* PROBLEM REQUIREMENTS: Where in the data below does the word "book" appear? Copy every line that has it.

* DATASET CONTENT:
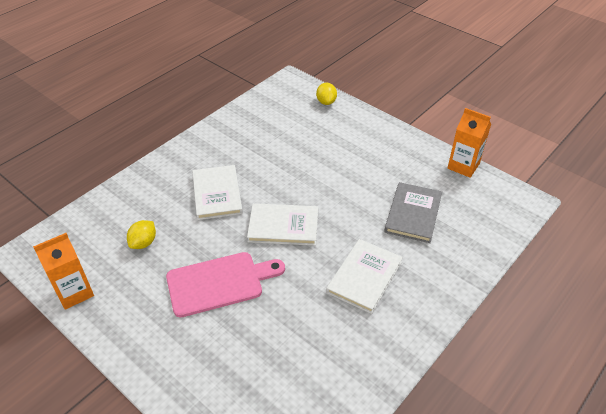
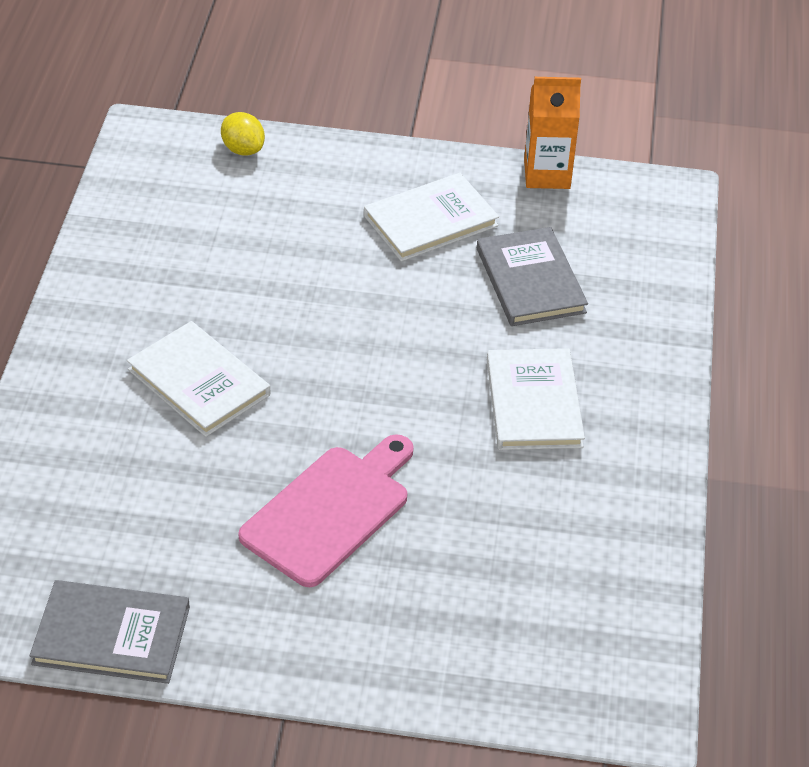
camera: 35 degrees left, 0 degrees up
orange carton [33,233,94,310] -> grey book [30,580,190,684]
yellow lemon [127,220,156,249] -> none
white book [247,203,318,246] -> white book moved to [364,173,499,262]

* OUTPUT OF THE TASK:
orange carton [33,233,94,310] -> grey book [30,580,190,684]
white book [247,203,318,246] -> white book moved to [364,173,499,262]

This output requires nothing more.